The word "BlackTeaMug" occurs in some lines of the listing. Copy those lines.

## Records for the task
%%
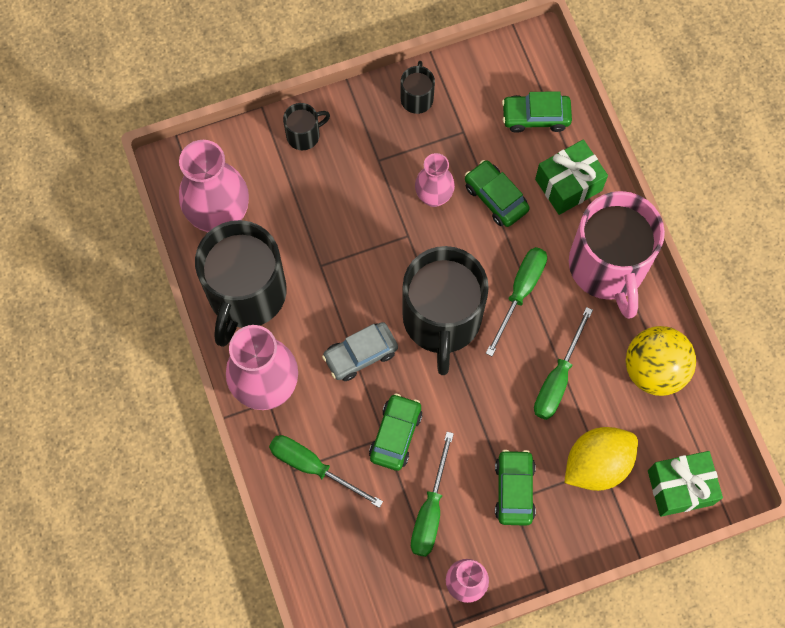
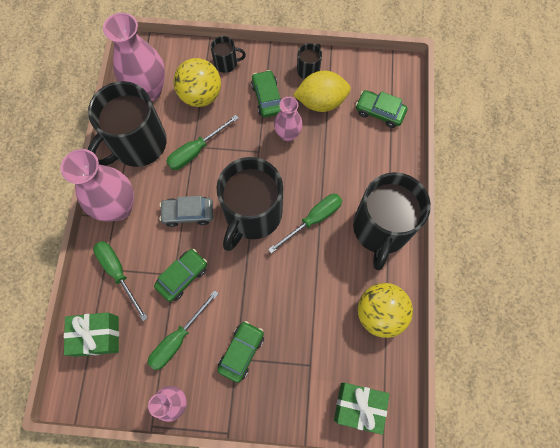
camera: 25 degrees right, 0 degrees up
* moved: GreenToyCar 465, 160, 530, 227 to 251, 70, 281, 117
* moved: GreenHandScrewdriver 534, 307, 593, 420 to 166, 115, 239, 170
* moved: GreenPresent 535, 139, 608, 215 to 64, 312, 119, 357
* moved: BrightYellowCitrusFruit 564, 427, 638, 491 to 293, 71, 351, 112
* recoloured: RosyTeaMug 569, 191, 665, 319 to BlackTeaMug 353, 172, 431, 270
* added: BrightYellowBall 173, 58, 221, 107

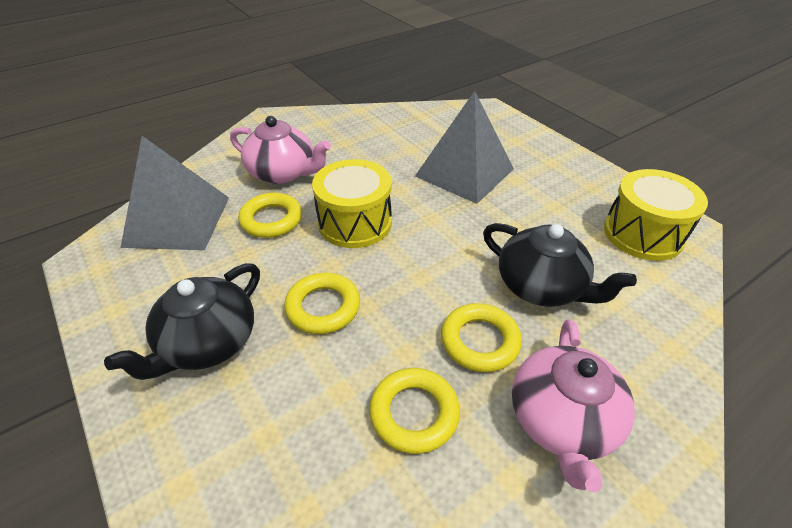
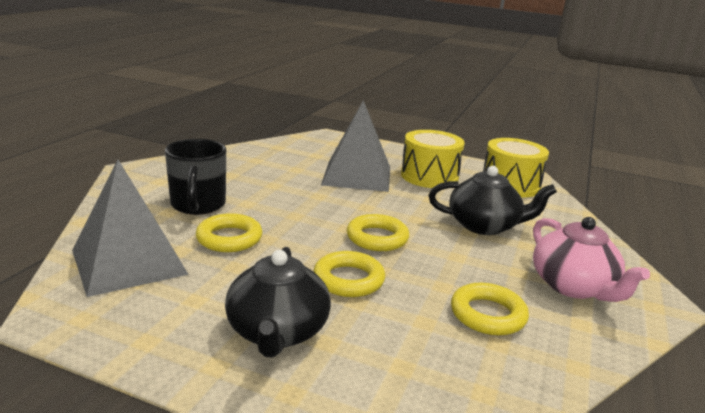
camera: 35 degrees left, 20 degrees down
* replaced: RosyTeapot 230, 116, 331, 184 to BlackTeaMug 165, 139, 226, 215
* moved: BrightYellowDrum 312, 159, 392, 248 to 401, 130, 465, 188
* moved: BrightYellowRing 441, 303, 522, 372 to 347, 214, 409, 251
%%
## Output for this exercise
* recoloured: RosyTeaMug 569, 191, 665, 319 to BlackTeaMug 353, 172, 431, 270
* replaced: RosyTeapot 230, 116, 331, 184 to BlackTeaMug 165, 139, 226, 215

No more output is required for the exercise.